[Provided entries — start]

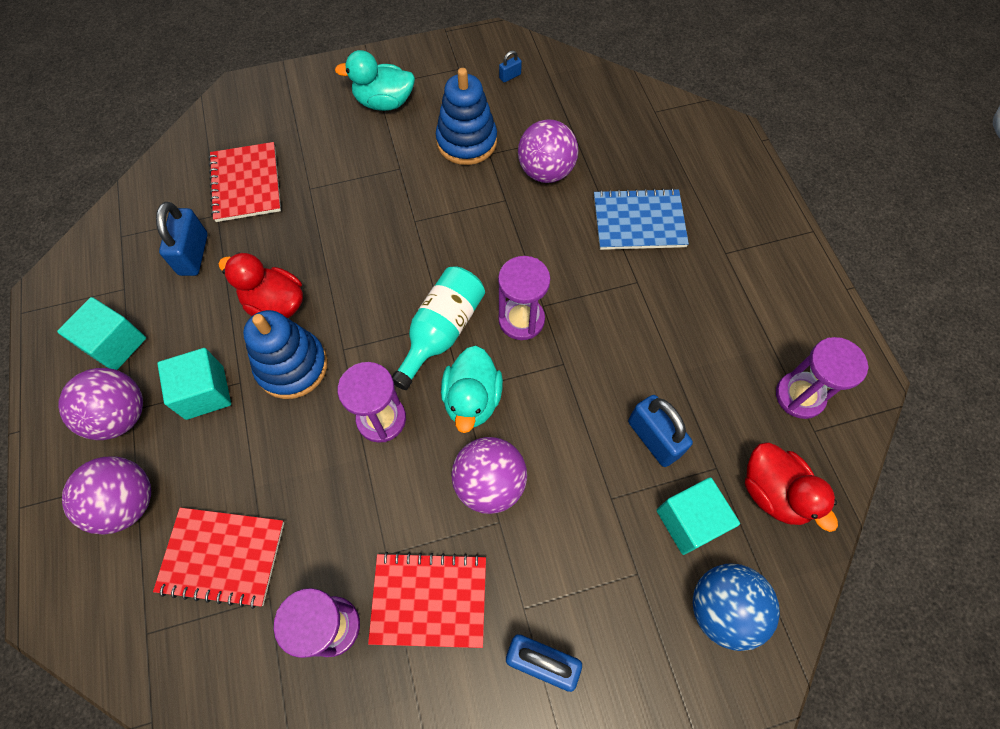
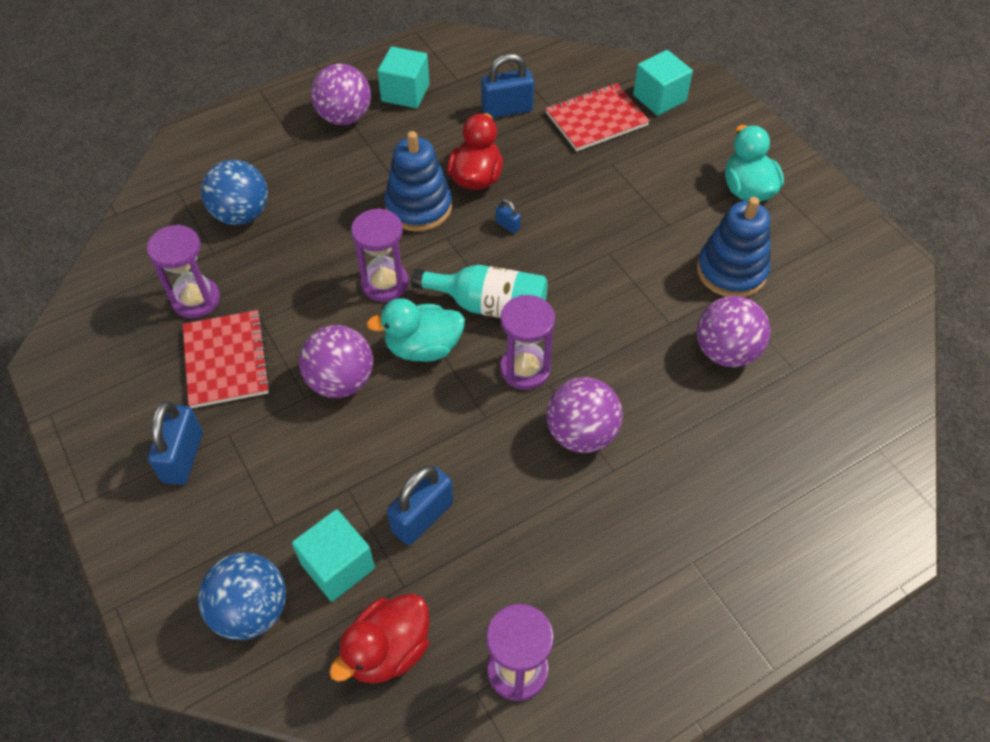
camera: 75 degrees right, 10 degrees down
(127, 502) = (274, 146): purple ball -> purple ball (581, 434)
(205, 392) = (378, 159): turquoise cube -> turquoise cube (659, 98)
(222, 557) = (241, 214): red notebook -> blue ball
(510, 76) = (848, 288): blue padlock -> blue padlock (507, 225)
(639, 221) = (698, 458): blue notebook -> none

[Provided entries — finish]

Compute how many lines of the records above hold the string "ball". Give the number with no other output.

2